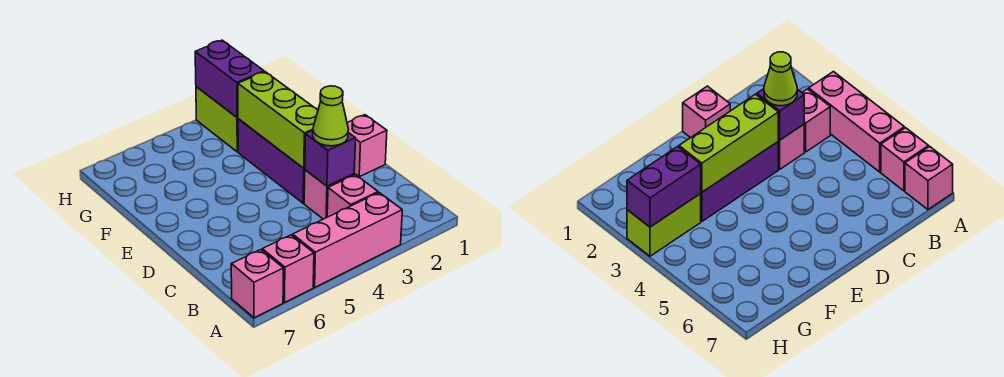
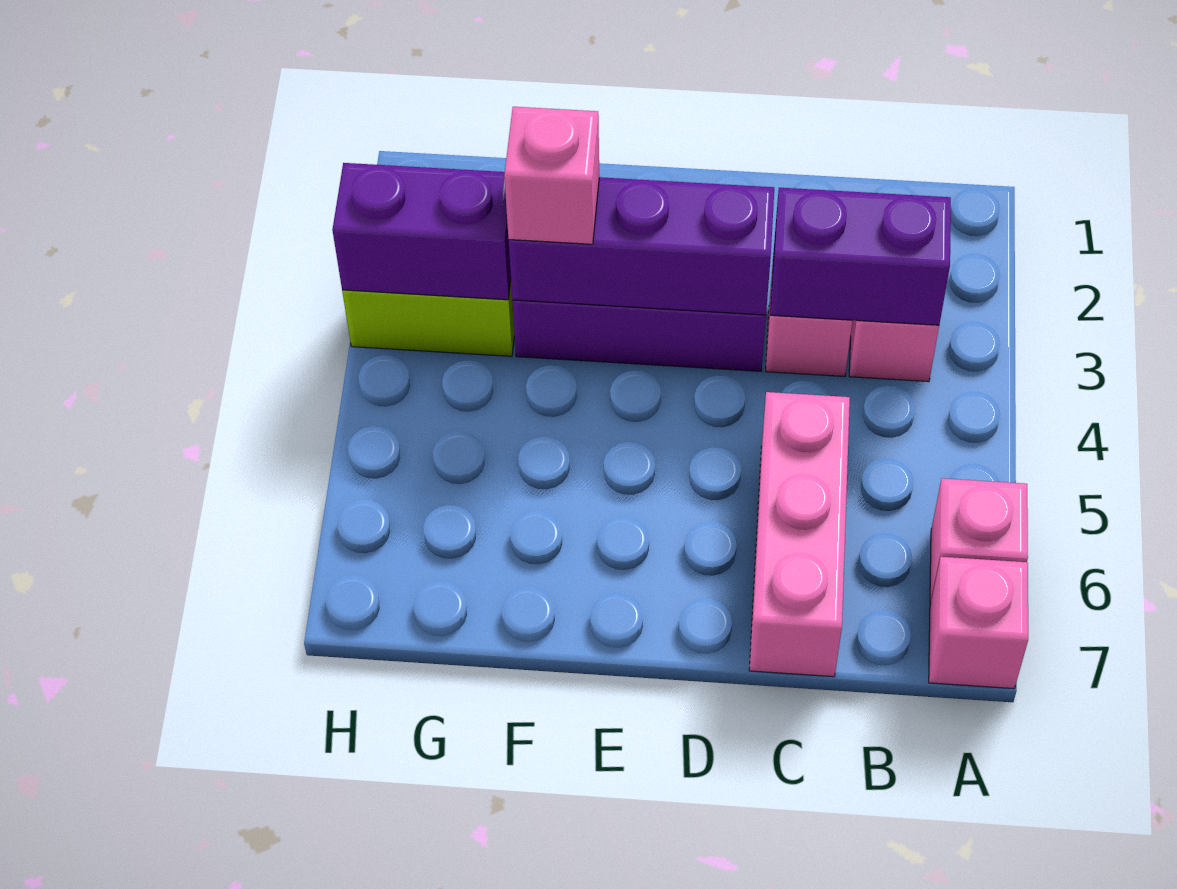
pink brick A3:A5 level 1 -> pink brick C5:C7 level 1
purple brick C3 level 2 -> purple brick B3:C3 level 2
lime cone C3 level 3 -> none
pink brick D1 level 1 -> pink brick F3 level 3
lime brick D3:F3 level 2 -> purple brick D3:F3 level 2

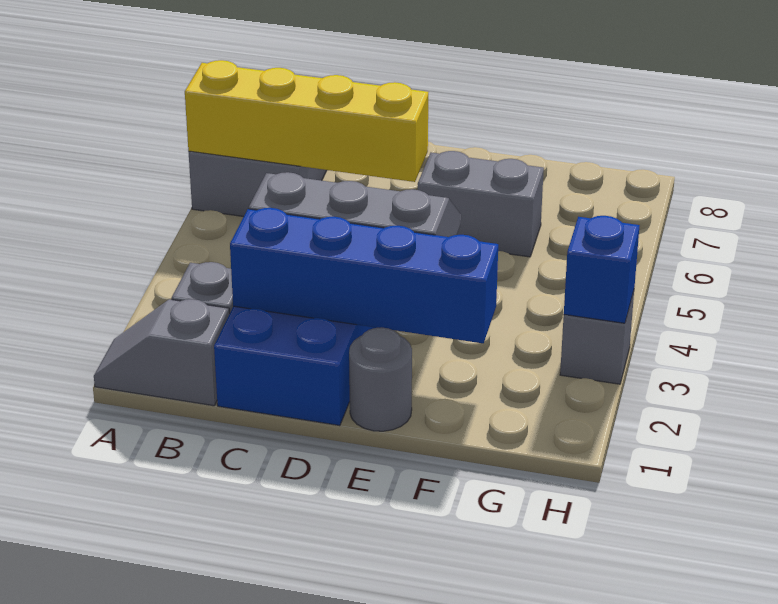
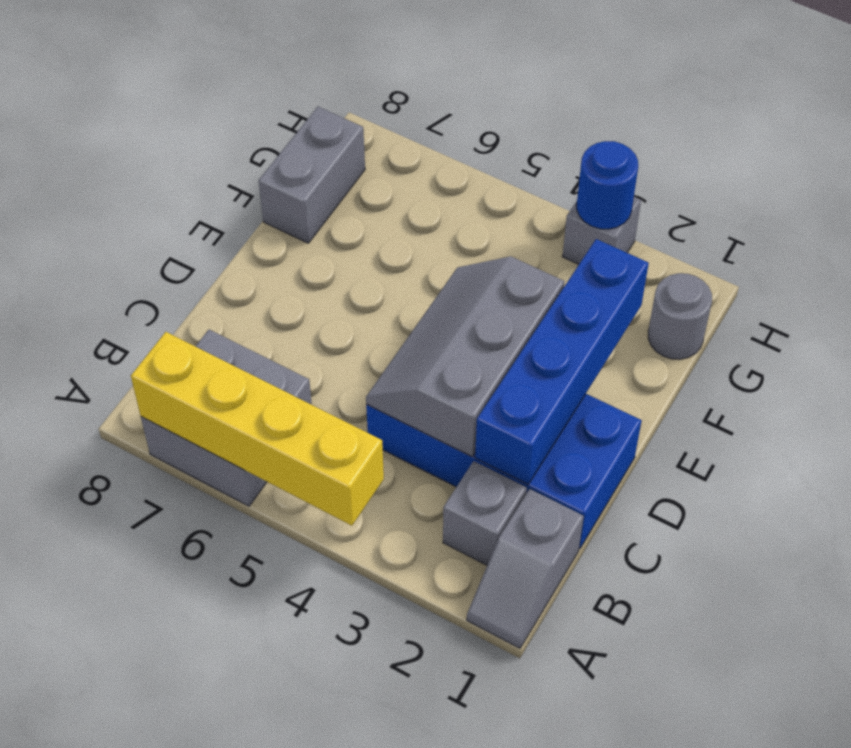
yellow brick A6:D6 level 2 -> yellow brick A4:A7 level 2
grey round brick E1 level 1 -> grey round brick G1 level 1
grey brick E6:F6 level 1 -> grey brick F8:G8 level 1
blue brick H3 level 2 -> blue round brick H3 level 2

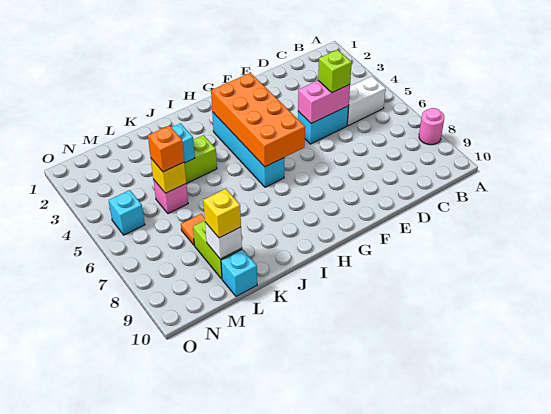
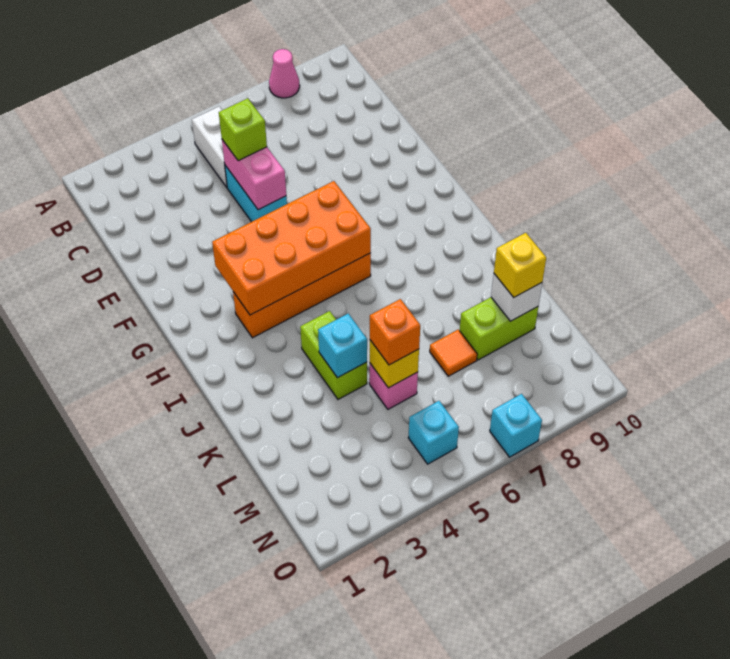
pink round brick A8 level 1 -> pink cone A8 level 1
cyan brick H3:H6 level 1 -> orange brick H3:H6 level 1
cyan brick L10 level 1 -> cyan brick O7 level 1

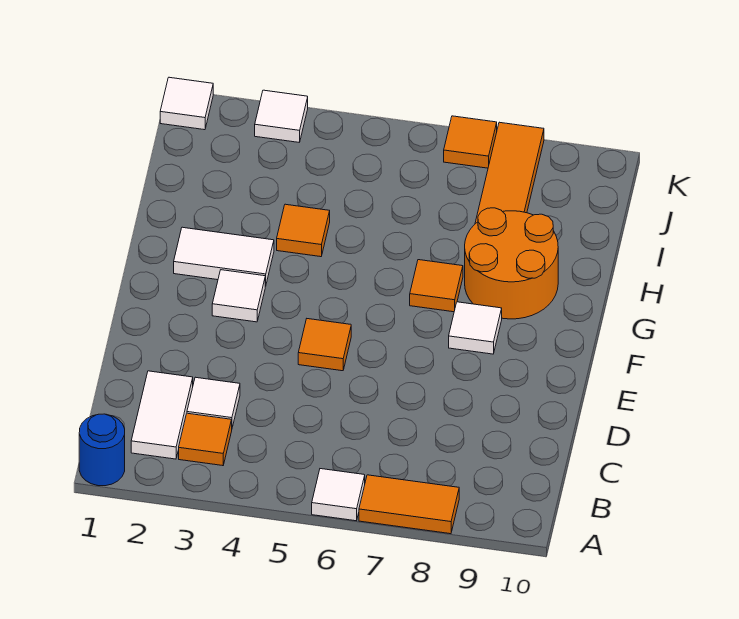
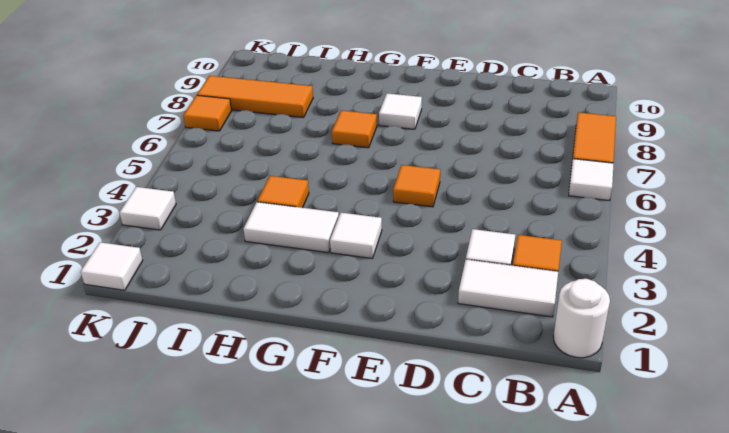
blue round brick A1 level 1 -> white round brick A1 level 1
white tile G2:G3 level 1 -> white tile G3:H3 level 1
orange round brick G8:H9 level 1 -> none

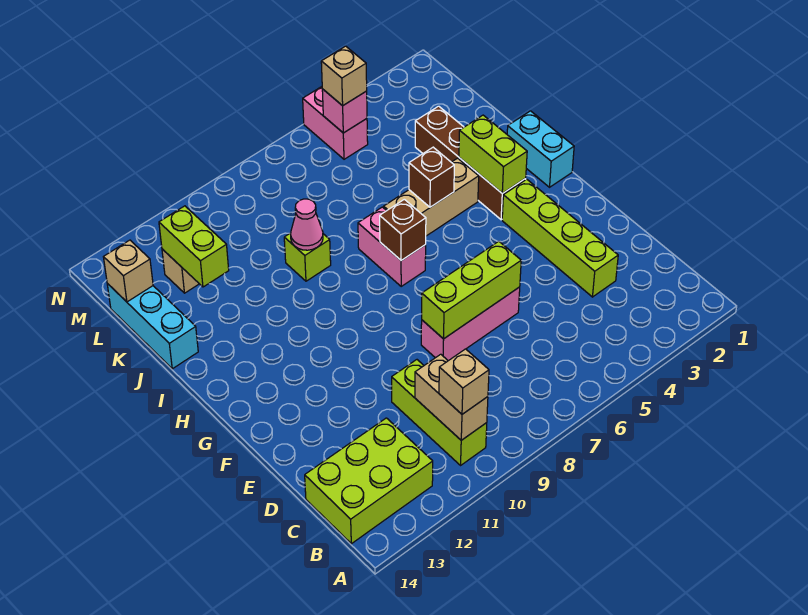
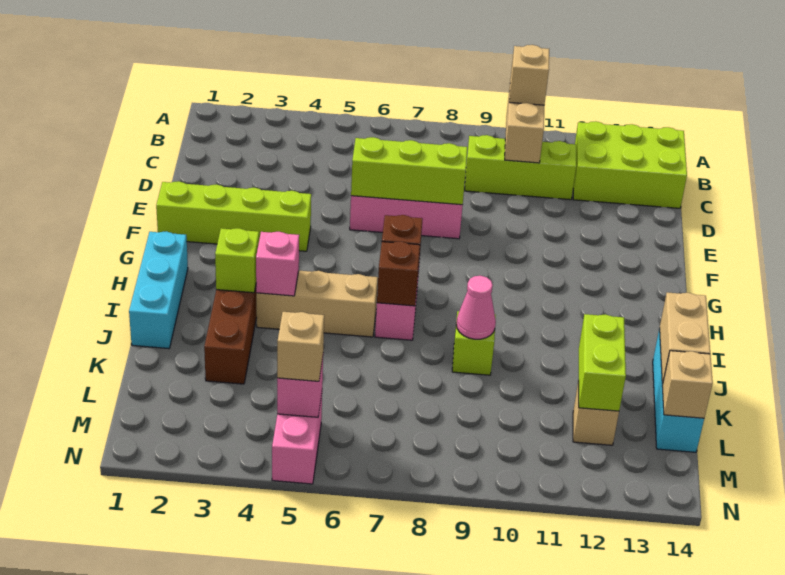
lime brick B10:D10 level 1 -> lime brick C9:C11 level 1
lime brick D3:G3 level 1 -> lime brick F1:F4 level 1
cyan brick H1:I1 level 1 -> cyan brick H1:J1 level 1
lime brick H3:I3 level 2 -> lime brick I3 level 2
none -> pink brick I4 level 2
brown brick I5 level 2 -> brown brick I7 level 2
none -> tan brick J14:K14 level 2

------------

▶ [THE PROBLEM] Produce the full material again verbatim, with the pictures dropped.

▶ [YOUR RESPONSE]
pink brick A3:A5 level 1 -> pink brick C5:C7 level 1
purple brick C3 level 2 -> purple brick B3:C3 level 2
lime cone C3 level 3 -> none
pink brick D1 level 1 -> pink brick F3 level 3
lime brick D3:F3 level 2 -> purple brick D3:F3 level 2

yellow brick A6:D6 level 2 -> yellow brick A4:A7 level 2
grey round brick E1 level 1 -> grey round brick G1 level 1
grey brick E6:F6 level 1 -> grey brick F8:G8 level 1
blue brick H3 level 2 -> blue round brick H3 level 2

pink round brick A8 level 1 -> pink cone A8 level 1
cyan brick H3:H6 level 1 -> orange brick H3:H6 level 1
cyan brick L10 level 1 -> cyan brick O7 level 1

blue round brick A1 level 1 -> white round brick A1 level 1
white tile G2:G3 level 1 -> white tile G3:H3 level 1
orange round brick G8:H9 level 1 -> none

lime brick B10:D10 level 1 -> lime brick C9:C11 level 1
lime brick D3:G3 level 1 -> lime brick F1:F4 level 1
cyan brick H1:I1 level 1 -> cyan brick H1:J1 level 1
lime brick H3:I3 level 2 -> lime brick I3 level 2
none -> pink brick I4 level 2
brown brick I5 level 2 -> brown brick I7 level 2
none -> tan brick J14:K14 level 2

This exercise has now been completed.